Exercise directions: Output only the lines of the entries that follow, starting at the one with "SD pin VCC: 5V -> 3V3" and running down to the one with "SERVO pin VCC: VIN -> none", both included and unchanged.
----
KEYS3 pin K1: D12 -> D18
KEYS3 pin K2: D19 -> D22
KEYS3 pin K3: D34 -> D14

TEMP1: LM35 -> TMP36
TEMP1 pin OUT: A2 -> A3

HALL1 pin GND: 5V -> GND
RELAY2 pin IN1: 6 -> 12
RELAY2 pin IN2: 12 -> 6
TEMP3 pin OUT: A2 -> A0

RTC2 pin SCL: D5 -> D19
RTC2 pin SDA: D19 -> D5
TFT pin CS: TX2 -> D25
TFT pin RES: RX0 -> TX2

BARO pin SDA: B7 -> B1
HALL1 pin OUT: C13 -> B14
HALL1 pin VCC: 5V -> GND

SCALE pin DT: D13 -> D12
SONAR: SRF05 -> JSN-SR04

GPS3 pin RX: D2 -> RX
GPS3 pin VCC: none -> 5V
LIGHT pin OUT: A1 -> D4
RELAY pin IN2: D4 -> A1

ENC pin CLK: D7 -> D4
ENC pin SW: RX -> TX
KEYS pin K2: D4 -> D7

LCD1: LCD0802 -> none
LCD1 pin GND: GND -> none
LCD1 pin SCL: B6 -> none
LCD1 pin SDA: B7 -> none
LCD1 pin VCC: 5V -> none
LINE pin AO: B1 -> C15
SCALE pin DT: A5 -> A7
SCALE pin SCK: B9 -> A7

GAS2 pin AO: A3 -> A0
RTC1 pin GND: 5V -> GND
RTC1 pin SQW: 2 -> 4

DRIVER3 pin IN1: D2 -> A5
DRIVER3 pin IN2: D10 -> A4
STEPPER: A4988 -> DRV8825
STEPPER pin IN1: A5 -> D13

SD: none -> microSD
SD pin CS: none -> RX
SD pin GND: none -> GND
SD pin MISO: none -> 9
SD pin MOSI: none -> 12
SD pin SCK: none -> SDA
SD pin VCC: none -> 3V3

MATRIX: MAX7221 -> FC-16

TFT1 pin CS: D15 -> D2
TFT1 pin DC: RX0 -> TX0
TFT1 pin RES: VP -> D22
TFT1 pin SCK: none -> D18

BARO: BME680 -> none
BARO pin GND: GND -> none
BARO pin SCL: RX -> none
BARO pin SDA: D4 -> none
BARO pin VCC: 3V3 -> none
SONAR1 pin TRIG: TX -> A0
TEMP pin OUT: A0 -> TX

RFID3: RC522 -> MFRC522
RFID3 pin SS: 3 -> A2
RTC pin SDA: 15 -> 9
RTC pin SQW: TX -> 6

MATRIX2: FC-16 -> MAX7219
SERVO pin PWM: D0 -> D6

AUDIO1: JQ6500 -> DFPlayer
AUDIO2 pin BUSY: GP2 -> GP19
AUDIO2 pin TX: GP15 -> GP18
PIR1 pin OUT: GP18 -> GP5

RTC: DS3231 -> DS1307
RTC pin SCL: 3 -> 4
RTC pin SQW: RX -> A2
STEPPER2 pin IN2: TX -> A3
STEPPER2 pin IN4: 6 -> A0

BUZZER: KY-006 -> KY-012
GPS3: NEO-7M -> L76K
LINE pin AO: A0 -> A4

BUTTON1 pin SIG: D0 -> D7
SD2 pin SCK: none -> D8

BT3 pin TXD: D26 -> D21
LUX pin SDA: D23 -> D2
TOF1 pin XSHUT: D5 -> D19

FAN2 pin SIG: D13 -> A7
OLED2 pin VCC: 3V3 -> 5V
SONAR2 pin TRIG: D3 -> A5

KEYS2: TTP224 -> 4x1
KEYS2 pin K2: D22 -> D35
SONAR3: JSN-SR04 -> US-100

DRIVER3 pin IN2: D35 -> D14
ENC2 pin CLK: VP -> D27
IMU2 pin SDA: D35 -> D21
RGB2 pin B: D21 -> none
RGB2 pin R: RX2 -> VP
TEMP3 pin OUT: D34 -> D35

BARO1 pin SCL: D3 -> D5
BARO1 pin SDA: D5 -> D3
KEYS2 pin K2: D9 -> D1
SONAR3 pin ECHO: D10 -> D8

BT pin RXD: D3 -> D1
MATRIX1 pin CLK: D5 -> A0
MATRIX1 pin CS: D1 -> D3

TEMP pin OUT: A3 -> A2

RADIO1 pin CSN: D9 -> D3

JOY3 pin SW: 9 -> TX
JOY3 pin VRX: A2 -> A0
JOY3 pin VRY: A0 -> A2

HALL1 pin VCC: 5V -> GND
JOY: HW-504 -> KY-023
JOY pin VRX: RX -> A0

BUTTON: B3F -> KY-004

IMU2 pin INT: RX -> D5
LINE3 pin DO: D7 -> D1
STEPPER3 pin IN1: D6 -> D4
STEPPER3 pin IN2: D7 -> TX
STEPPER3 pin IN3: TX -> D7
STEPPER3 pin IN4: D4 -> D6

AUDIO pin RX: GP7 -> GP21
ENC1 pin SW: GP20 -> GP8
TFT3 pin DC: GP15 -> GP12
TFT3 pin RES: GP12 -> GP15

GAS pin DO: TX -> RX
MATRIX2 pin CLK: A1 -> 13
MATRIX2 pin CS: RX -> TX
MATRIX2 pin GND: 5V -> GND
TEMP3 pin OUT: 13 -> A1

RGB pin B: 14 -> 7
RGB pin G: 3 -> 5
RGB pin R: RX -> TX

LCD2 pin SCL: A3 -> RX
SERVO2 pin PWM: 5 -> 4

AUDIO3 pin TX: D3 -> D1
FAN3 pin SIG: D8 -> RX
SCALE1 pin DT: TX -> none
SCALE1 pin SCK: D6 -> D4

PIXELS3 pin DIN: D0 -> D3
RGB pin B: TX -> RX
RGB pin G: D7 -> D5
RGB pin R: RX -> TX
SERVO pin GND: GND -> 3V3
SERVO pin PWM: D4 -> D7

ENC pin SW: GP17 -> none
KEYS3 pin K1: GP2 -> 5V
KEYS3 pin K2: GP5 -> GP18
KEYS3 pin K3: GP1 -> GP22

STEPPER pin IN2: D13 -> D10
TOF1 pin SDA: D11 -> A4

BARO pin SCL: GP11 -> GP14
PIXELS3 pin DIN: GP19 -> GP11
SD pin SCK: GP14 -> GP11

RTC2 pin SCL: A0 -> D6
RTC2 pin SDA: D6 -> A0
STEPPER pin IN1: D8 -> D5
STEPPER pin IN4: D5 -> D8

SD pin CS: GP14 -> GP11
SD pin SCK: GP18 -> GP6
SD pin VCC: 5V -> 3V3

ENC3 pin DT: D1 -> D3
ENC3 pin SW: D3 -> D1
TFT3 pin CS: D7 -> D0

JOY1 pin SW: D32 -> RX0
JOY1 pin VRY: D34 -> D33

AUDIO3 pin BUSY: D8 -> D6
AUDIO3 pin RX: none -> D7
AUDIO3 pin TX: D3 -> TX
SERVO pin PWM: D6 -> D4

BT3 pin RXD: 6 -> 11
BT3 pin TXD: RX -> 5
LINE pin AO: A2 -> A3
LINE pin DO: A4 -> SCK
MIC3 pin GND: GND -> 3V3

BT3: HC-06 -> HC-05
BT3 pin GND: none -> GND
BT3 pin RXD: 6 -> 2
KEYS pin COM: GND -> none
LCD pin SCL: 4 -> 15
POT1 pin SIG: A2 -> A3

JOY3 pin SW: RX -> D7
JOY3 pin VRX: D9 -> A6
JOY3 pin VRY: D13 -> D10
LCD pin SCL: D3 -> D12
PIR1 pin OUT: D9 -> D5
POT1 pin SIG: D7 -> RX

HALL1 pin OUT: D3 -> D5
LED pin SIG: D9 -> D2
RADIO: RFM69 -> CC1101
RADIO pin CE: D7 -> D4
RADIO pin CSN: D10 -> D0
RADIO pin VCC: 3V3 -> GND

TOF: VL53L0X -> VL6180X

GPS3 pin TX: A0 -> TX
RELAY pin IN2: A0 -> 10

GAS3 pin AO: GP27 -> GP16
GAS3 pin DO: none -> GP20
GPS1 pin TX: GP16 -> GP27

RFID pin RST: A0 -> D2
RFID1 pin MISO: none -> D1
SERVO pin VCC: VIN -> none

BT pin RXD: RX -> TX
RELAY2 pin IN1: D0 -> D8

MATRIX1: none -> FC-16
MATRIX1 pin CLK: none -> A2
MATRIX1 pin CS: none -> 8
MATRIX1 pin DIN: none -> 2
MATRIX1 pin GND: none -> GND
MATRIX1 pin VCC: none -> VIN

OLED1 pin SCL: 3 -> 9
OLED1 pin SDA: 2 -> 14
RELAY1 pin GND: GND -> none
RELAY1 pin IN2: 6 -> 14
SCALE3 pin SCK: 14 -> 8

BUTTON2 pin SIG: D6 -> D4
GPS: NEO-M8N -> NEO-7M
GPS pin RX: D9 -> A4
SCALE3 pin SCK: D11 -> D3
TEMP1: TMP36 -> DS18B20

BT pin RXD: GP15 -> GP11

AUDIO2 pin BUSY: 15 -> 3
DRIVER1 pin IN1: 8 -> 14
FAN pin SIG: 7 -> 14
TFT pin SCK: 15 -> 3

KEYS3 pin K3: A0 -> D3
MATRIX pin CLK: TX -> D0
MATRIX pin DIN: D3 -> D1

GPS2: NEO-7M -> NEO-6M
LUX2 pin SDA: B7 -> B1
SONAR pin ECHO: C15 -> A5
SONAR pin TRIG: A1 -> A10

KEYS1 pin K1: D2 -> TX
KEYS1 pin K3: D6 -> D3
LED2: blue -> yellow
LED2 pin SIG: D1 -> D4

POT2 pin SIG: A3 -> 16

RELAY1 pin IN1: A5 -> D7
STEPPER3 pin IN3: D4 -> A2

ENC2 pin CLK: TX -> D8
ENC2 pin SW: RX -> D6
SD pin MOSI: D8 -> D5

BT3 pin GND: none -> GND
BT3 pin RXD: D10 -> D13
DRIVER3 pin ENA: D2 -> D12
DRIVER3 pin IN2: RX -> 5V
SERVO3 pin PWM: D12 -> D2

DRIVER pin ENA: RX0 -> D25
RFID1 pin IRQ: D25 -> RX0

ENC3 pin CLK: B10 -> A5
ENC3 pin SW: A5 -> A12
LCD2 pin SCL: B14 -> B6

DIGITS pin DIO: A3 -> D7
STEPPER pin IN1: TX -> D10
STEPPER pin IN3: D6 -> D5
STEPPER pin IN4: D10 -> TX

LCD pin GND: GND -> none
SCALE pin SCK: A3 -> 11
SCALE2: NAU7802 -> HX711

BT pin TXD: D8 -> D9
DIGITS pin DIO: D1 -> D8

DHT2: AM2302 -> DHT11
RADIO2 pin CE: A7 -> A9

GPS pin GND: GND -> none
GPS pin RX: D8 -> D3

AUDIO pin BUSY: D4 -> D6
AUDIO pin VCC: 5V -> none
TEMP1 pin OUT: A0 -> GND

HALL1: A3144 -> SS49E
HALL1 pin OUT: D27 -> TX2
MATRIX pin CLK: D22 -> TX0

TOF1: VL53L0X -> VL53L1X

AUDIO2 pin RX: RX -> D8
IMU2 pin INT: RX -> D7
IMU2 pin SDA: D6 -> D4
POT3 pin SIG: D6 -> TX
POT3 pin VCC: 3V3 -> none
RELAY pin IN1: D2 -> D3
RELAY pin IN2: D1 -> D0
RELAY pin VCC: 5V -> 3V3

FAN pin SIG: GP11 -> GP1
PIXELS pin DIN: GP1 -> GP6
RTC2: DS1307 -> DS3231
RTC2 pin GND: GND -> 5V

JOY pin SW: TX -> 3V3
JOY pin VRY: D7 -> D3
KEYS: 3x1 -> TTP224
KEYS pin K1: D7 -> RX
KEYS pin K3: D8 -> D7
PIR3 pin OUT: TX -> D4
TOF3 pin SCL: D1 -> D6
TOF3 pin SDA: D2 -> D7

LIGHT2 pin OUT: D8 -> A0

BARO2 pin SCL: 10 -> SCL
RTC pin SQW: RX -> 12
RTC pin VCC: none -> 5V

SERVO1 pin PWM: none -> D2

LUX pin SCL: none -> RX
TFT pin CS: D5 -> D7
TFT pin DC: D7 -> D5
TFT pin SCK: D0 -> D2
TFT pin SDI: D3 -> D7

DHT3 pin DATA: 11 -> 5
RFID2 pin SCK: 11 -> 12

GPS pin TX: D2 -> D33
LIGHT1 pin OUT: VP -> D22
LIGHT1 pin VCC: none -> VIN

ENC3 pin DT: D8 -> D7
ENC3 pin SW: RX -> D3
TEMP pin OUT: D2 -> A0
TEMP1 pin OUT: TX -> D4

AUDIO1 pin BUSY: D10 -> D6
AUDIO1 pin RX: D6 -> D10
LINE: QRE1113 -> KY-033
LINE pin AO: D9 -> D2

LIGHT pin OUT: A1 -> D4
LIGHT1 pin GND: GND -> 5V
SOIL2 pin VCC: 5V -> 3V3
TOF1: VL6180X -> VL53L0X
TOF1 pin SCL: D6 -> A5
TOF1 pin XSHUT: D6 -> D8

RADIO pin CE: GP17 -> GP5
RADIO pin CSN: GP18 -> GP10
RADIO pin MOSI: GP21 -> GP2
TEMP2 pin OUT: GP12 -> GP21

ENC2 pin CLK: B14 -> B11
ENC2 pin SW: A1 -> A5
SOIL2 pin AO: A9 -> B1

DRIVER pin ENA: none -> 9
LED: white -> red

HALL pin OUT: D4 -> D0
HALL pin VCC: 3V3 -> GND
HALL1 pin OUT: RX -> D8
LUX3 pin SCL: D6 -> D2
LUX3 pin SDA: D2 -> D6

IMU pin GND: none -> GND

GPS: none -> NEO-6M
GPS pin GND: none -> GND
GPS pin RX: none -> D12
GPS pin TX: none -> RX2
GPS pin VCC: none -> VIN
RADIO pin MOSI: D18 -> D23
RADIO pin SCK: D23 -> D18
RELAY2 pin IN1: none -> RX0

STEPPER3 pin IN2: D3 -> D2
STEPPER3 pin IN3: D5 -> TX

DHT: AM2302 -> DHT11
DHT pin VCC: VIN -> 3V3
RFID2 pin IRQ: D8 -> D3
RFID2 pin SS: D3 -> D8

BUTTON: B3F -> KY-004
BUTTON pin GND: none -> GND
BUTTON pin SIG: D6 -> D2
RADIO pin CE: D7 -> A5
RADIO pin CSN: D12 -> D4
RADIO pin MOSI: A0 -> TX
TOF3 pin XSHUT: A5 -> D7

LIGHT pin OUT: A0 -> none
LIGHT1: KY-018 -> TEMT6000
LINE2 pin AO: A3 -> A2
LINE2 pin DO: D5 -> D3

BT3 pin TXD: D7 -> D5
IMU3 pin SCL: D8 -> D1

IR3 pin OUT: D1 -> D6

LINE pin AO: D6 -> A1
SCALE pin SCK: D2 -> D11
----
Result of the exercise:
SD pin VCC: 5V -> 3V3

ENC3 pin DT: D1 -> D3
ENC3 pin SW: D3 -> D1
TFT3 pin CS: D7 -> D0

JOY1 pin SW: D32 -> RX0
JOY1 pin VRY: D34 -> D33

AUDIO3 pin BUSY: D8 -> D6
AUDIO3 pin RX: none -> D7
AUDIO3 pin TX: D3 -> TX
SERVO pin PWM: D6 -> D4

BT3 pin RXD: 6 -> 11
BT3 pin TXD: RX -> 5
LINE pin AO: A2 -> A3
LINE pin DO: A4 -> SCK
MIC3 pin GND: GND -> 3V3

BT3: HC-06 -> HC-05
BT3 pin GND: none -> GND
BT3 pin RXD: 6 -> 2
KEYS pin COM: GND -> none
LCD pin SCL: 4 -> 15
POT1 pin SIG: A2 -> A3

JOY3 pin SW: RX -> D7
JOY3 pin VRX: D9 -> A6
JOY3 pin VRY: D13 -> D10
LCD pin SCL: D3 -> D12
PIR1 pin OUT: D9 -> D5
POT1 pin SIG: D7 -> RX

HALL1 pin OUT: D3 -> D5
LED pin SIG: D9 -> D2
RADIO: RFM69 -> CC1101
RADIO pin CE: D7 -> D4
RADIO pin CSN: D10 -> D0
RADIO pin VCC: 3V3 -> GND

TOF: VL53L0X -> VL6180X

GPS3 pin TX: A0 -> TX
RELAY pin IN2: A0 -> 10

GAS3 pin AO: GP27 -> GP16
GAS3 pin DO: none -> GP20
GPS1 pin TX: GP16 -> GP27

RFID pin RST: A0 -> D2
RFID1 pin MISO: none -> D1
SERVO pin VCC: VIN -> none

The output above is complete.